### JOB
In the material below, find each line with the word "degrees" and list it.
---*---
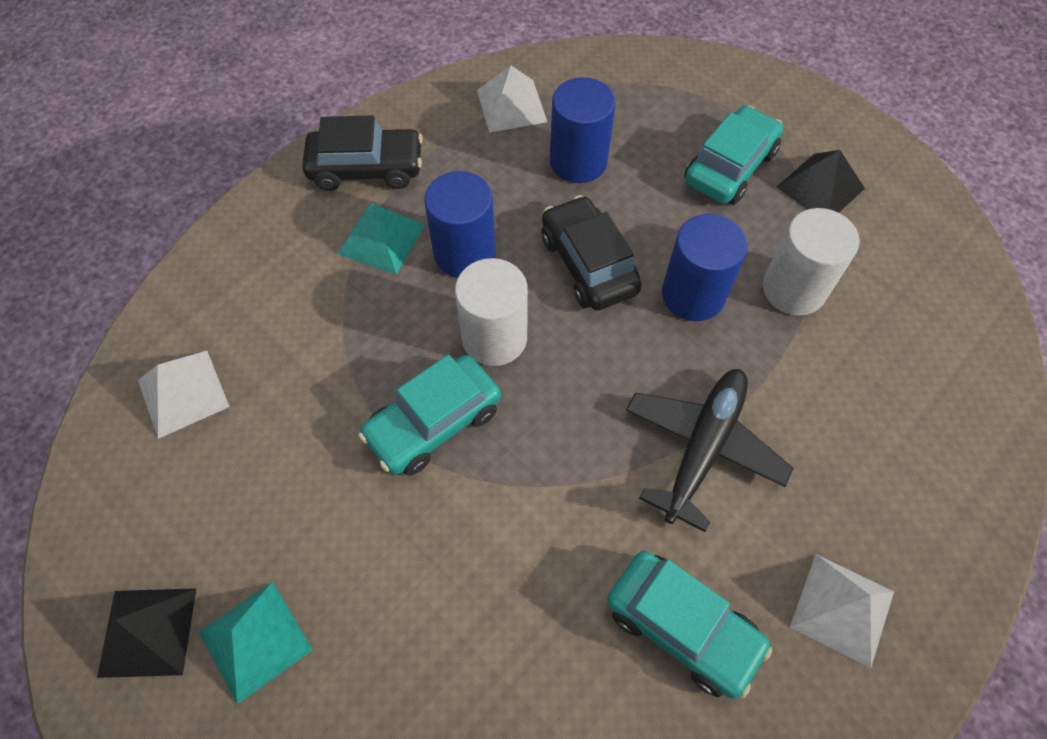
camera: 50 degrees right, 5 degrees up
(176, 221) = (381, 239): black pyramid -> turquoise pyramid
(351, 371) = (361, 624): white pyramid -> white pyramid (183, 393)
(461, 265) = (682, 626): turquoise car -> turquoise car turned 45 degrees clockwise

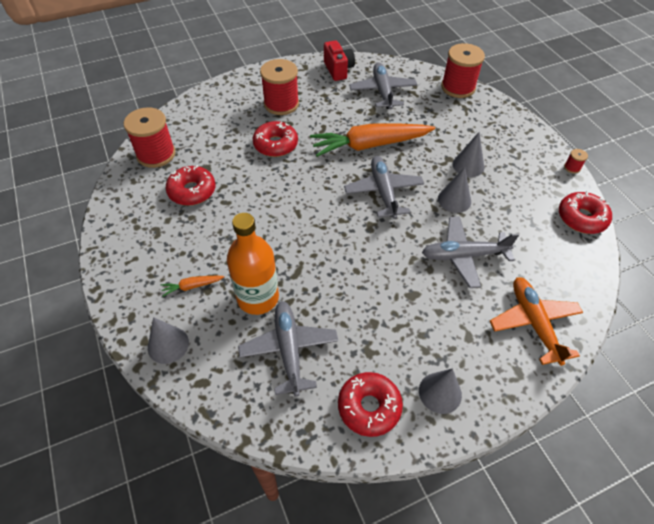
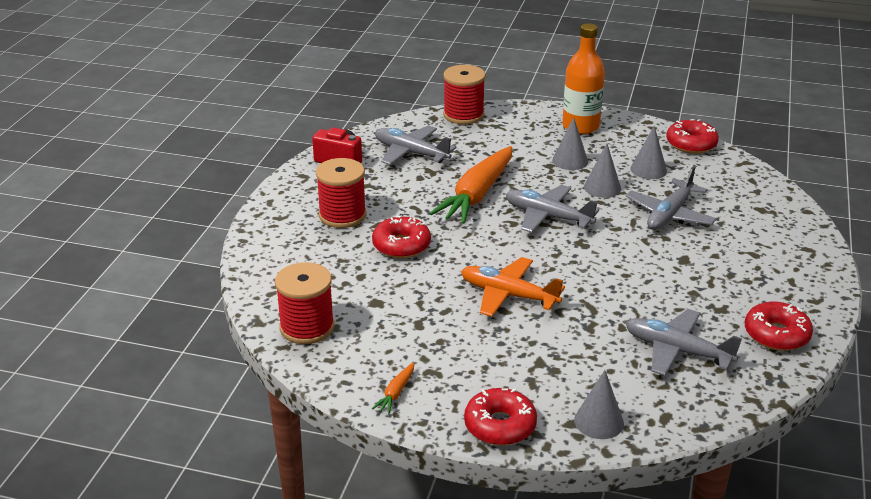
camera: 50 degrees left, 20 degrees down
(192, 191) = (401, 325): red donut -> red donut (500, 425)
(192, 286) = (539, 377): orange carrot -> orange carrot (396, 393)
(258, 298) = (598, 343): orange bottle -> orange bottle (580, 126)
(440, 392) = (794, 294): grey cone -> grey cone (648, 169)
(533, 323) = (770, 219): orange plane -> orange plane (508, 295)
(572, 167) = (633, 118): red spool -> none

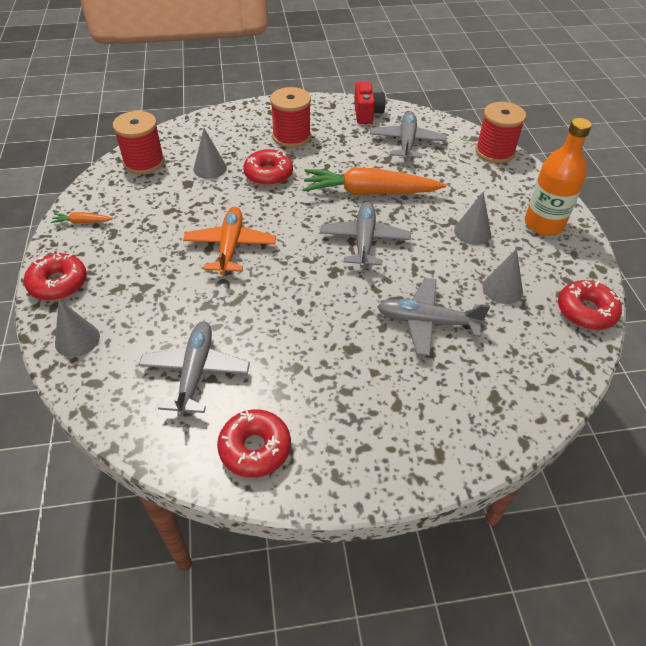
camera: 65 degrees right, 15 degrees up
(602, 187) = (441, 264): grey cone -> grey cone (210, 168)

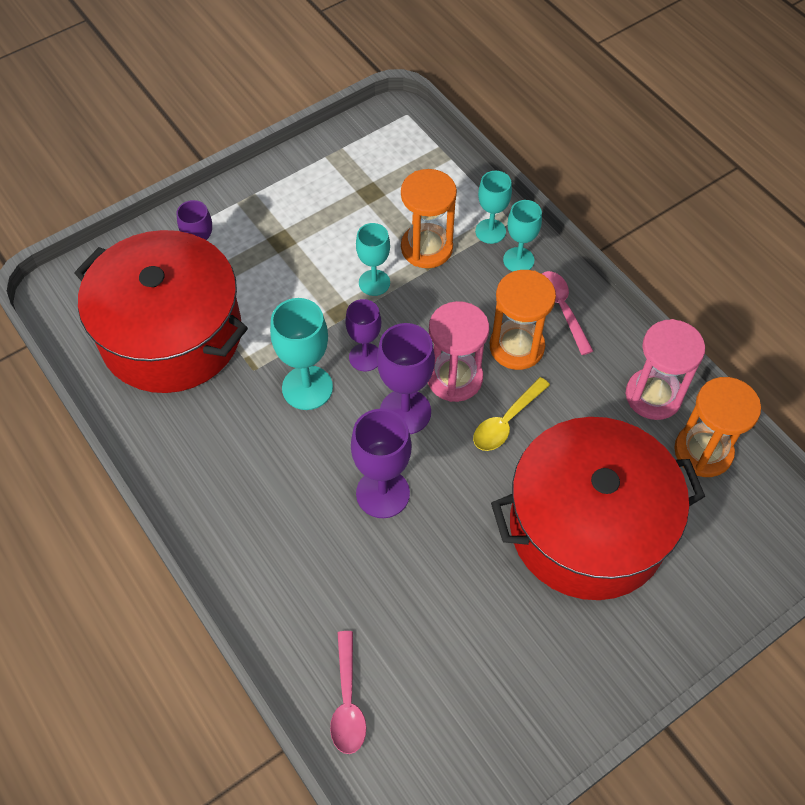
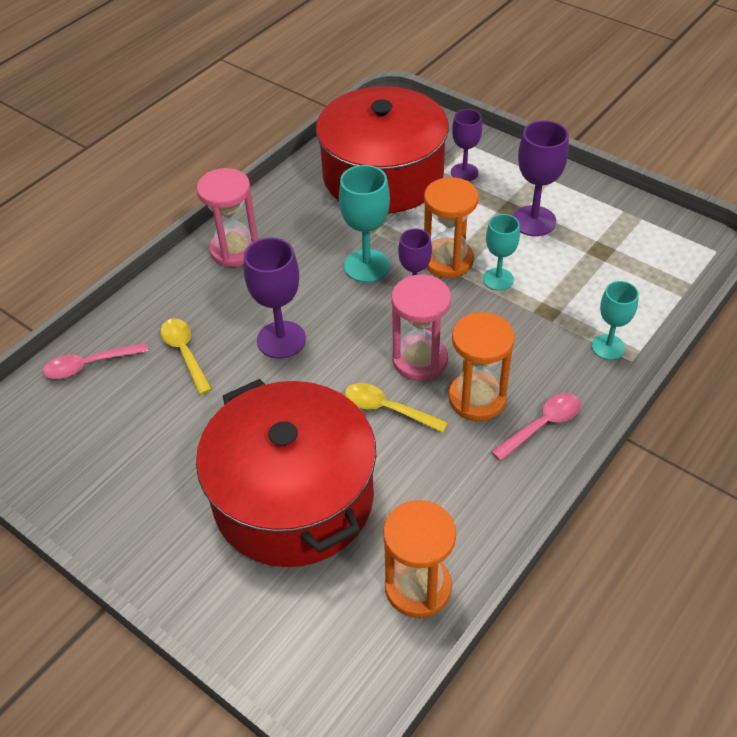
camera: 75 degrees right, 10 degrees down
(366, 593) = (185, 353): none -> yellow spoon
(405, 412) = (368, 334): purple goblet -> purple goblet (533, 221)
(426, 248) = (559, 305): orange hourglass -> orange hourglass (448, 260)
(518, 260) = (584, 377): turquoise goblet -> none
(653, 396) = (470, 527): pink hourglass -> pink hourglass (235, 250)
---*---
### TASK ANSWER
camera: 50 degrees right, 5 degrees up
(461, 265) = (682, 626): turquoise car -> turquoise car turned 45 degrees clockwise
camera: 50 degrees left, 20 degrees down
camera: 65 degrees right, 15 degrees up
camera: 75 degrees right, 10 degrees down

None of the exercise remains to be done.